=== Your assignment ===
Each entry below should be retyped exactly as given.

=== Materials provided ===
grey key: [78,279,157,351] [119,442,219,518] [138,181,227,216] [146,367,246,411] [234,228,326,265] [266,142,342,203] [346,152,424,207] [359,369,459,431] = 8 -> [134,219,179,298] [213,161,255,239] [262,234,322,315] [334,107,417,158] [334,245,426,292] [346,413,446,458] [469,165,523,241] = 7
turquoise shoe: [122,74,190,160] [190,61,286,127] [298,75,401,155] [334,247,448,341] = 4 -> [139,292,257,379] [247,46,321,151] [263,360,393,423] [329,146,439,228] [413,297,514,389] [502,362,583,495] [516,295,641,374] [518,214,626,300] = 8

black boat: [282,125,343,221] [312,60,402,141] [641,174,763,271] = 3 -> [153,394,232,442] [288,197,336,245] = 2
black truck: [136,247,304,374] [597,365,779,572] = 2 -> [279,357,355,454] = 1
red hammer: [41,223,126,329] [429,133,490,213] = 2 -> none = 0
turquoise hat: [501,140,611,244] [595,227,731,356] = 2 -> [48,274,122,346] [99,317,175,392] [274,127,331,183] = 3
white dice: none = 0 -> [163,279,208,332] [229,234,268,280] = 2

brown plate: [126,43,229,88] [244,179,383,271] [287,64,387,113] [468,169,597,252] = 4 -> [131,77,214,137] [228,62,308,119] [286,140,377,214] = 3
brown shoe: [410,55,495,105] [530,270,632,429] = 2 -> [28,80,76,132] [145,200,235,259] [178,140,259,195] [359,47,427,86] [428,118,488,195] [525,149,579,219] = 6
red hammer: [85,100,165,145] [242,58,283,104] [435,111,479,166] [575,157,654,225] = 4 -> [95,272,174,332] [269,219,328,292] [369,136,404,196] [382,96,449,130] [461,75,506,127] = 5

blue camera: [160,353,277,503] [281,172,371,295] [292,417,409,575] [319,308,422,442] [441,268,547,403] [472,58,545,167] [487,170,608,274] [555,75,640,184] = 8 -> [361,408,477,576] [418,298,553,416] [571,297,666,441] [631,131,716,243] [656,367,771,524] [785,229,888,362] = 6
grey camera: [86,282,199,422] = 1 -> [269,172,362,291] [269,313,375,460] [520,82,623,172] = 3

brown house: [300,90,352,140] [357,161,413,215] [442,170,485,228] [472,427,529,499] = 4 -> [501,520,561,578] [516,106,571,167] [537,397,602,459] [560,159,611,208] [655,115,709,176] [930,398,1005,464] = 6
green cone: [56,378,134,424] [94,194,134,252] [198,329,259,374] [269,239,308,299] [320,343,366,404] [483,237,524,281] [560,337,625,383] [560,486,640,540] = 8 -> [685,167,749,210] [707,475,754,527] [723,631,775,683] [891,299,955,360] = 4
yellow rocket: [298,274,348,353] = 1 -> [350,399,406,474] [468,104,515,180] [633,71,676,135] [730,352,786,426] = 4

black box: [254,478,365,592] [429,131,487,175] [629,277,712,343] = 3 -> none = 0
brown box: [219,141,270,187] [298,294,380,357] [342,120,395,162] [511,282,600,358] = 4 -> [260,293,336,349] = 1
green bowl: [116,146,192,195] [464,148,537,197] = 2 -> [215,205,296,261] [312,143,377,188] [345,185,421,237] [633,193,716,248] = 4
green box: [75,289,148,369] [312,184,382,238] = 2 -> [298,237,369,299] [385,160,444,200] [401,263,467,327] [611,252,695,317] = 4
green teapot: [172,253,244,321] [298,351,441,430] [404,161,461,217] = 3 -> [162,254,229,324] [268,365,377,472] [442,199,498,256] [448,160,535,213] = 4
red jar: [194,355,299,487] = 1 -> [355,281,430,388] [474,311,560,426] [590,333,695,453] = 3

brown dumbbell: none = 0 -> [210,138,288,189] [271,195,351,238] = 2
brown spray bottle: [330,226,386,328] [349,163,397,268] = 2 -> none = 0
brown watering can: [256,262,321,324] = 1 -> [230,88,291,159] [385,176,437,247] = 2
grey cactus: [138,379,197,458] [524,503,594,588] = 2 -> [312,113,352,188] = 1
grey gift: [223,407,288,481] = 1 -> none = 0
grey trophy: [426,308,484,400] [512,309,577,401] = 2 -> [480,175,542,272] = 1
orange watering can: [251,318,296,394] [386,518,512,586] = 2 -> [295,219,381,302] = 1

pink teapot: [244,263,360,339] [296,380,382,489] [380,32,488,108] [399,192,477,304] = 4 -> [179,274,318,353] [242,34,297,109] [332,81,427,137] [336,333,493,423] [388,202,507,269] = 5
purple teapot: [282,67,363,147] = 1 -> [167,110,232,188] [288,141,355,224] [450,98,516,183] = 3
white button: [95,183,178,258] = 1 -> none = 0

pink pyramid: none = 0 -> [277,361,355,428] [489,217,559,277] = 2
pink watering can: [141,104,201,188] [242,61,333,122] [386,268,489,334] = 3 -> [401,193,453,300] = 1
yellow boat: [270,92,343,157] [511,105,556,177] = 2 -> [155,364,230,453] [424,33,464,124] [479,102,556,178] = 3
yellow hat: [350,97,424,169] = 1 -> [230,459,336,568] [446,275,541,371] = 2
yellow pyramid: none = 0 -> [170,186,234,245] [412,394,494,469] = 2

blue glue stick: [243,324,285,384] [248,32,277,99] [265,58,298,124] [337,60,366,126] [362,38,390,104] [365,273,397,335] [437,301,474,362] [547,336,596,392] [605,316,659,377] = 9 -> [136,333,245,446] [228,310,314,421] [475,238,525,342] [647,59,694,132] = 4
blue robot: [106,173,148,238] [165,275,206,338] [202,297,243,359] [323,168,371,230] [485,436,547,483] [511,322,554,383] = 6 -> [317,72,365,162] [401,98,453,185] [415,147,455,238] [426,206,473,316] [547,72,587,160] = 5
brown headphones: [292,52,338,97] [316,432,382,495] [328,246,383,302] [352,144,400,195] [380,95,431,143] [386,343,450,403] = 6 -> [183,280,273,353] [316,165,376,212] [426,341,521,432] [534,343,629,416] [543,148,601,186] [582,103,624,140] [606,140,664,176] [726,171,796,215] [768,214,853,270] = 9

=== Answer box ===
grey key: [78,279,157,351] [119,442,219,518] [138,181,227,216] [146,367,246,411] [234,228,326,265] [266,142,342,203] [346,152,424,207] [359,369,459,431] = 8 -> [134,219,179,298] [213,161,255,239] [262,234,322,315] [334,107,417,158] [334,245,426,292] [346,413,446,458] [469,165,523,241] = 7
turquoise shoe: [122,74,190,160] [190,61,286,127] [298,75,401,155] [334,247,448,341] = 4 -> [139,292,257,379] [247,46,321,151] [263,360,393,423] [329,146,439,228] [413,297,514,389] [502,362,583,495] [516,295,641,374] [518,214,626,300] = 8

black boat: [282,125,343,221] [312,60,402,141] [641,174,763,271] = 3 -> [153,394,232,442] [288,197,336,245] = 2
black truck: [136,247,304,374] [597,365,779,572] = 2 -> [279,357,355,454] = 1
red hammer: [41,223,126,329] [429,133,490,213] = 2 -> none = 0
turquoise hat: [501,140,611,244] [595,227,731,356] = 2 -> [48,274,122,346] [99,317,175,392] [274,127,331,183] = 3
white dice: none = 0 -> [163,279,208,332] [229,234,268,280] = 2

brown plate: [126,43,229,88] [244,179,383,271] [287,64,387,113] [468,169,597,252] = 4 -> [131,77,214,137] [228,62,308,119] [286,140,377,214] = 3
brown shoe: [410,55,495,105] [530,270,632,429] = 2 -> [28,80,76,132] [145,200,235,259] [178,140,259,195] [359,47,427,86] [428,118,488,195] [525,149,579,219] = 6
red hammer: [85,100,165,145] [242,58,283,104] [435,111,479,166] [575,157,654,225] = 4 -> [95,272,174,332] [269,219,328,292] [369,136,404,196] [382,96,449,130] [461,75,506,127] = 5

blue camera: [160,353,277,503] [281,172,371,295] [292,417,409,575] [319,308,422,442] [441,268,547,403] [472,58,545,167] [487,170,608,274] [555,75,640,184] = 8 -> [361,408,477,576] [418,298,553,416] [571,297,666,441] [631,131,716,243] [656,367,771,524] [785,229,888,362] = 6
grey camera: [86,282,199,422] = 1 -> [269,172,362,291] [269,313,375,460] [520,82,623,172] = 3

brown house: [300,90,352,140] [357,161,413,215] [442,170,485,228] [472,427,529,499] = 4 -> [501,520,561,578] [516,106,571,167] [537,397,602,459] [560,159,611,208] [655,115,709,176] [930,398,1005,464] = 6
green cone: [56,378,134,424] [94,194,134,252] [198,329,259,374] [269,239,308,299] [320,343,366,404] [483,237,524,281] [560,337,625,383] [560,486,640,540] = 8 -> [685,167,749,210] [707,475,754,527] [723,631,775,683] [891,299,955,360] = 4
yellow rocket: [298,274,348,353] = 1 -> [350,399,406,474] [468,104,515,180] [633,71,676,135] [730,352,786,426] = 4

black box: [254,478,365,592] [429,131,487,175] [629,277,712,343] = 3 -> none = 0
brown box: [219,141,270,187] [298,294,380,357] [342,120,395,162] [511,282,600,358] = 4 -> [260,293,336,349] = 1
green bowl: [116,146,192,195] [464,148,537,197] = 2 -> [215,205,296,261] [312,143,377,188] [345,185,421,237] [633,193,716,248] = 4
green box: [75,289,148,369] [312,184,382,238] = 2 -> [298,237,369,299] [385,160,444,200] [401,263,467,327] [611,252,695,317] = 4
green teapot: [172,253,244,321] [298,351,441,430] [404,161,461,217] = 3 -> [162,254,229,324] [268,365,377,472] [442,199,498,256] [448,160,535,213] = 4
red jar: [194,355,299,487] = 1 -> [355,281,430,388] [474,311,560,426] [590,333,695,453] = 3

brown dumbbell: none = 0 -> [210,138,288,189] [271,195,351,238] = 2
brown spray bottle: [330,226,386,328] [349,163,397,268] = 2 -> none = 0
brown watering can: [256,262,321,324] = 1 -> [230,88,291,159] [385,176,437,247] = 2
grey cactus: [138,379,197,458] [524,503,594,588] = 2 -> [312,113,352,188] = 1
grey gift: [223,407,288,481] = 1 -> none = 0
grey trophy: [426,308,484,400] [512,309,577,401] = 2 -> [480,175,542,272] = 1
orange watering can: [251,318,296,394] [386,518,512,586] = 2 -> [295,219,381,302] = 1

pink teapot: [244,263,360,339] [296,380,382,489] [380,32,488,108] [399,192,477,304] = 4 -> [179,274,318,353] [242,34,297,109] [332,81,427,137] [336,333,493,423] [388,202,507,269] = 5
purple teapot: [282,67,363,147] = 1 -> [167,110,232,188] [288,141,355,224] [450,98,516,183] = 3
white button: [95,183,178,258] = 1 -> none = 0

pink pyramid: none = 0 -> [277,361,355,428] [489,217,559,277] = 2
pink watering can: [141,104,201,188] [242,61,333,122] [386,268,489,334] = 3 -> [401,193,453,300] = 1
yellow boat: [270,92,343,157] [511,105,556,177] = 2 -> [155,364,230,453] [424,33,464,124] [479,102,556,178] = 3
yellow hat: [350,97,424,169] = 1 -> [230,459,336,568] [446,275,541,371] = 2
yellow pyramid: none = 0 -> [170,186,234,245] [412,394,494,469] = 2

blue glue stick: [243,324,285,384] [248,32,277,99] [265,58,298,124] [337,60,366,126] [362,38,390,104] [365,273,397,335] [437,301,474,362] [547,336,596,392] [605,316,659,377] = 9 -> [136,333,245,446] [228,310,314,421] [475,238,525,342] [647,59,694,132] = 4
blue robot: [106,173,148,238] [165,275,206,338] [202,297,243,359] [323,168,371,230] [485,436,547,483] [511,322,554,383] = 6 -> [317,72,365,162] [401,98,453,185] [415,147,455,238] [426,206,473,316] [547,72,587,160] = 5
brown headphones: [292,52,338,97] [316,432,382,495] [328,246,383,302] [352,144,400,195] [380,95,431,143] [386,343,450,403] = 6 -> [183,280,273,353] [316,165,376,212] [426,341,521,432] [534,343,629,416] [543,148,601,186] [582,103,624,140] [606,140,664,176] [726,171,796,215] [768,214,853,270] = 9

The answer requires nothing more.